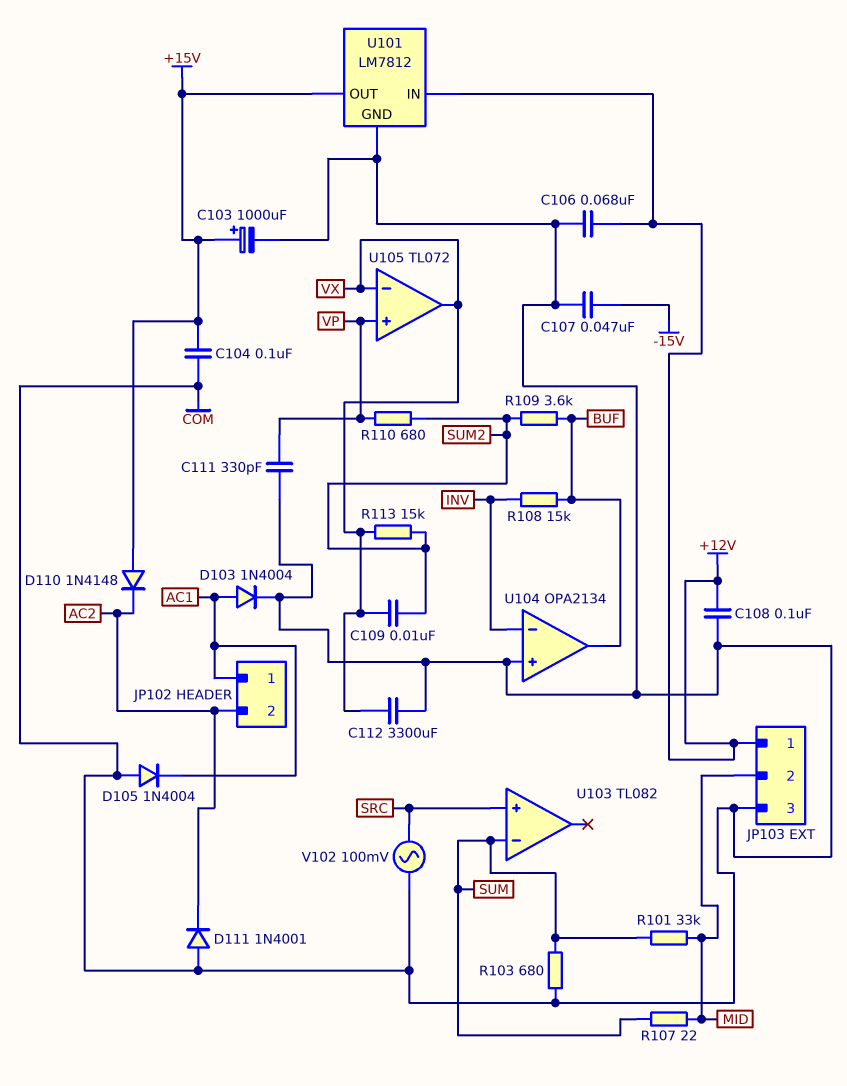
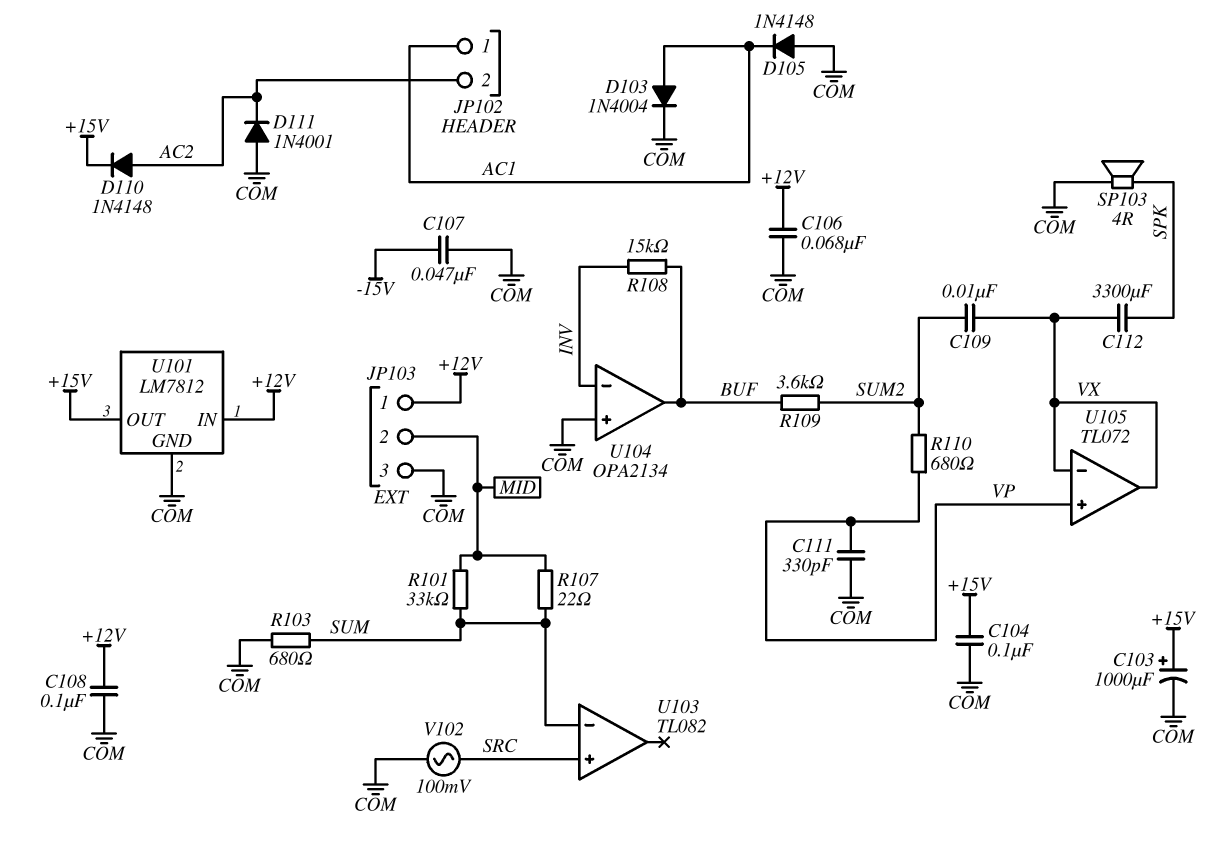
C112: 3300uF (COM, VX) -> 3300uF (SPK, VX)
D105: diode 1N4004 (A COM, K AC1) -> diode 1N4148 (A COM, K AC1)
D110: diode 1N4148 (A +15V, K AC2) -> diode 1N4148 (A AC2, K +15V)
R113: 15k (SUM2, VX) -> none
SP103: none -> speaker 4R (COM, SPK)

********************

**What needs to be done:** The records above need to be restated word for word, with the pictures left out.

**Task response:**
C112: 3300uF (COM, VX) -> 3300uF (SPK, VX)
D105: diode 1N4004 (A COM, K AC1) -> diode 1N4148 (A COM, K AC1)
D110: diode 1N4148 (A +15V, K AC2) -> diode 1N4148 (A AC2, K +15V)
R113: 15k (SUM2, VX) -> none
SP103: none -> speaker 4R (COM, SPK)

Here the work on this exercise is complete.